◆ **Directions**
From the material below, reproduce exactly the stretch of lines that begins with the line holding "red_dodado [83 529]" and ends with the line holding "yellow_nokebol [538 280]", skipping the pictures.

◆ **Provided data**
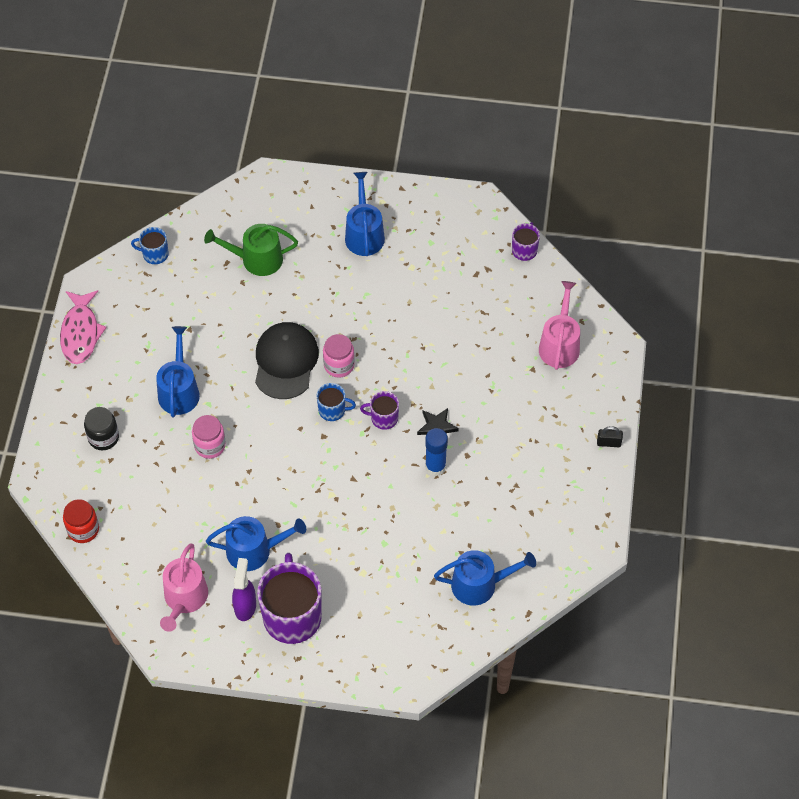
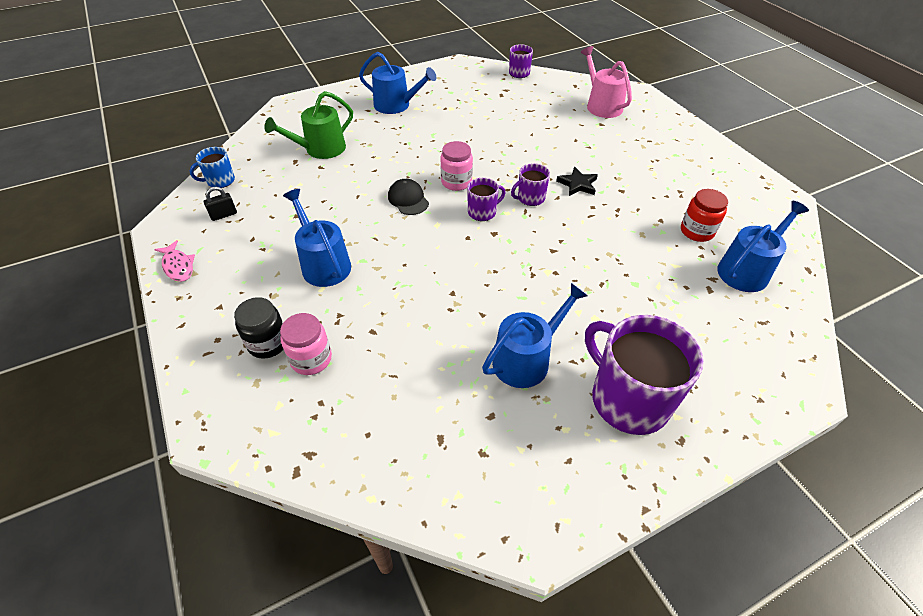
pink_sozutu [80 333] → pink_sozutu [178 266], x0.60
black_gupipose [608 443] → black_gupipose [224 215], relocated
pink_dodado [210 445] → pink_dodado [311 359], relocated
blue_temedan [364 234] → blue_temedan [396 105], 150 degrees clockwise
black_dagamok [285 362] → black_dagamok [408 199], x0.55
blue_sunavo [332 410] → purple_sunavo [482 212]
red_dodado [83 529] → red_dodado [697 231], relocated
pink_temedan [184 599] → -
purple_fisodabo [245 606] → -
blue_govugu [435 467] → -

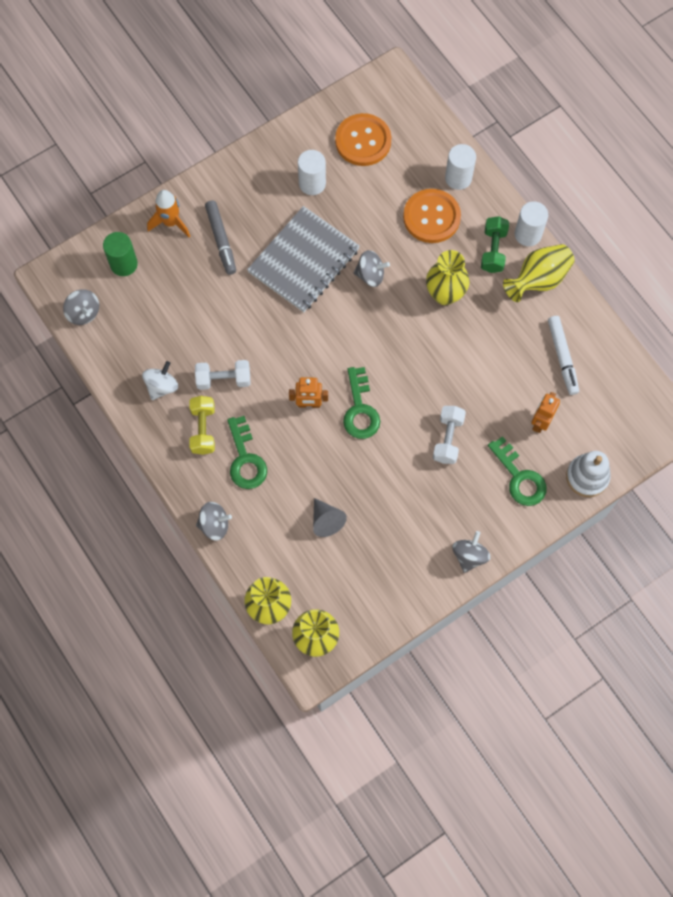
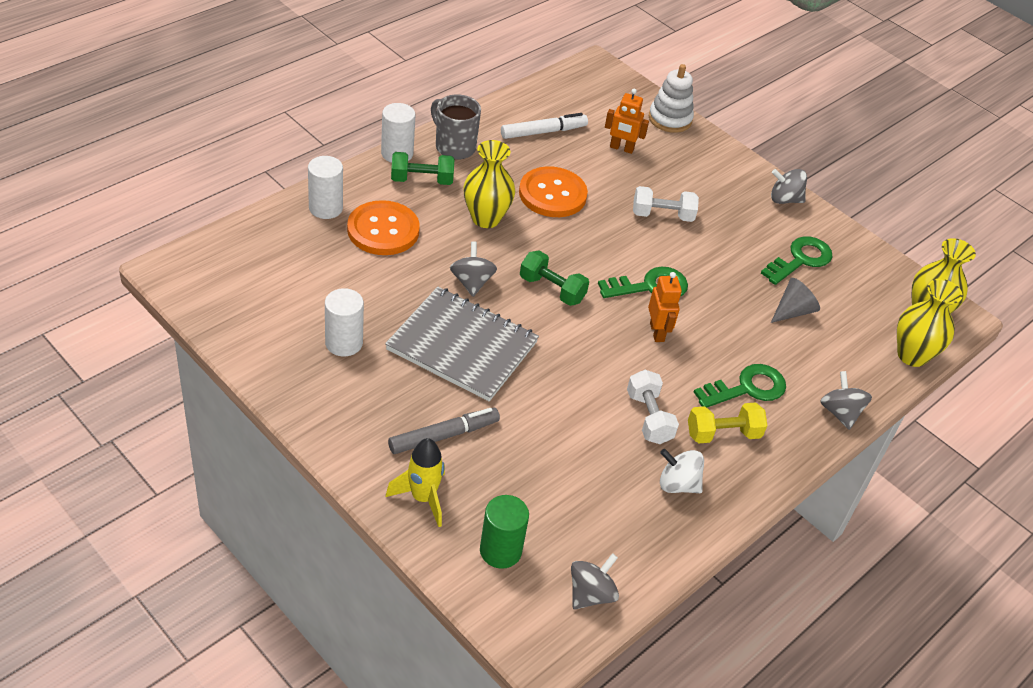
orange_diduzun [171 222] → yellow_diduzun [423 498]
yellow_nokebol [538 280] → grey_sunavo [454 147]
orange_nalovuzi [363 141] → orange_nalovuzi [552 194], relocated
- → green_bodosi [552 289]
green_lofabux [519 477] → green_lofabux [800 259], relocated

◆ **Answer to the exercise**
red_dodado [83 529] → red_dodado [697 231], relocated
pink_temedan [184 599] → -
purple_fisodabo [245 606] → -
blue_govugu [435 467] → -

orange_diduzun [171 222] → yellow_diduzun [423 498]
yellow_nokebol [538 280] → grey_sunavo [454 147]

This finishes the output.